**Goal of the exercise:** Once every line below with "cone" has been counted, state the total and nothing else.

**Data section:**
|---|
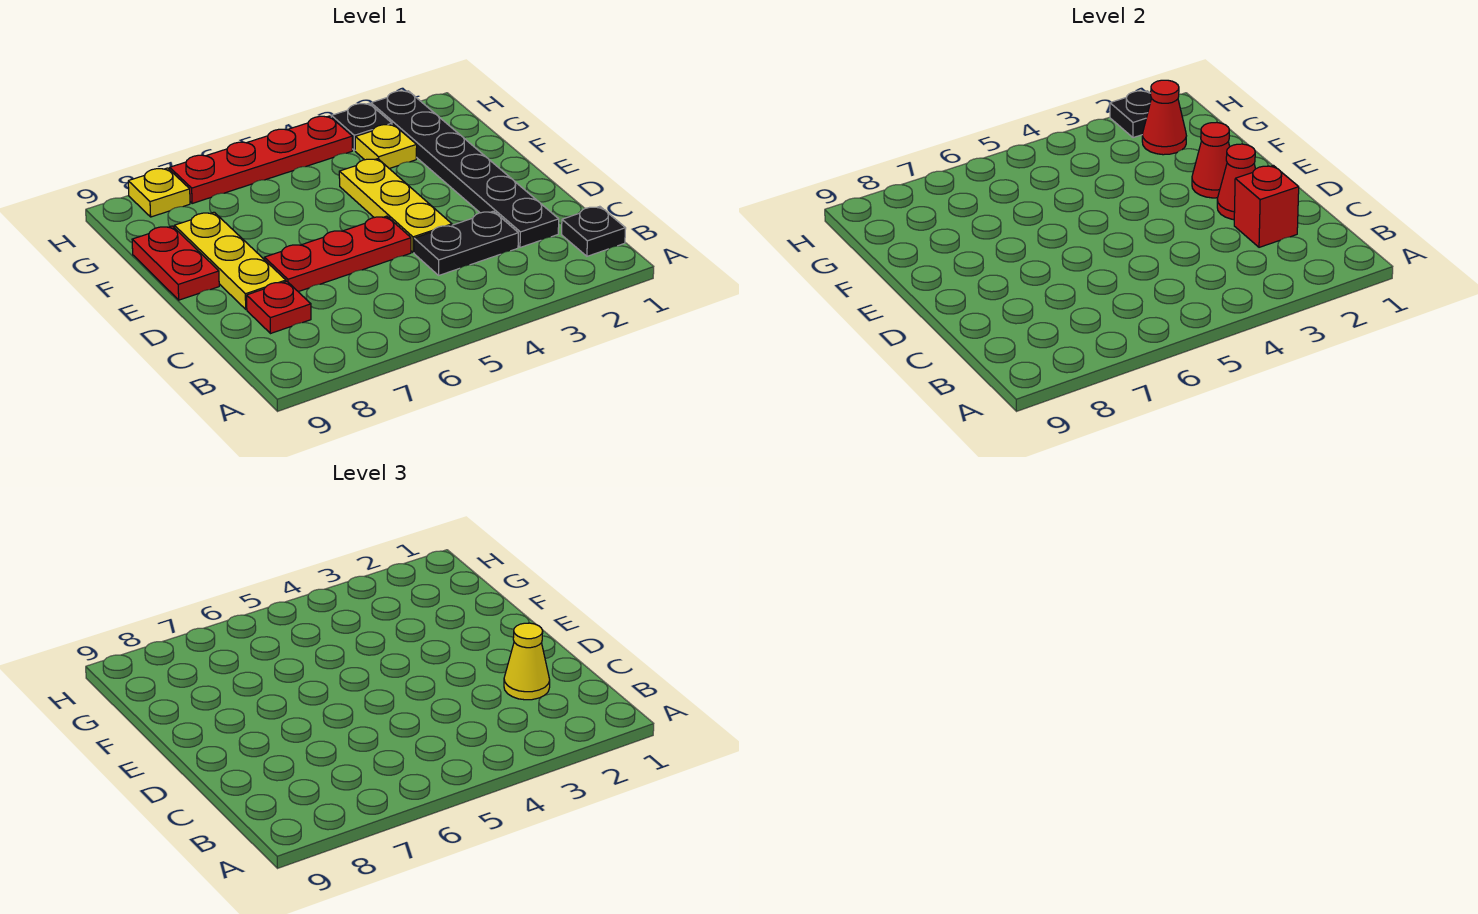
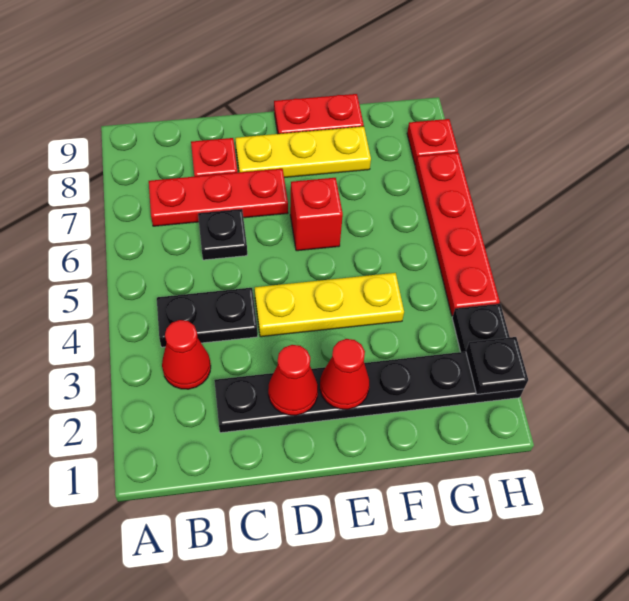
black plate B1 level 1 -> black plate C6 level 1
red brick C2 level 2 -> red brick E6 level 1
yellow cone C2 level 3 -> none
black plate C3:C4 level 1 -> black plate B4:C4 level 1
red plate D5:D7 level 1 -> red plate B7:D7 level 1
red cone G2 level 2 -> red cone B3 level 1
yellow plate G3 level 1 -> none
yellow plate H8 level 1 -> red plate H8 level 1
|---|
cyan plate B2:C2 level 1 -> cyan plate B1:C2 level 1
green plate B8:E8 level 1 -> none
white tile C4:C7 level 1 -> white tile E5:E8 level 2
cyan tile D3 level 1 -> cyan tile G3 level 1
|---|
**Solution for this task:** 2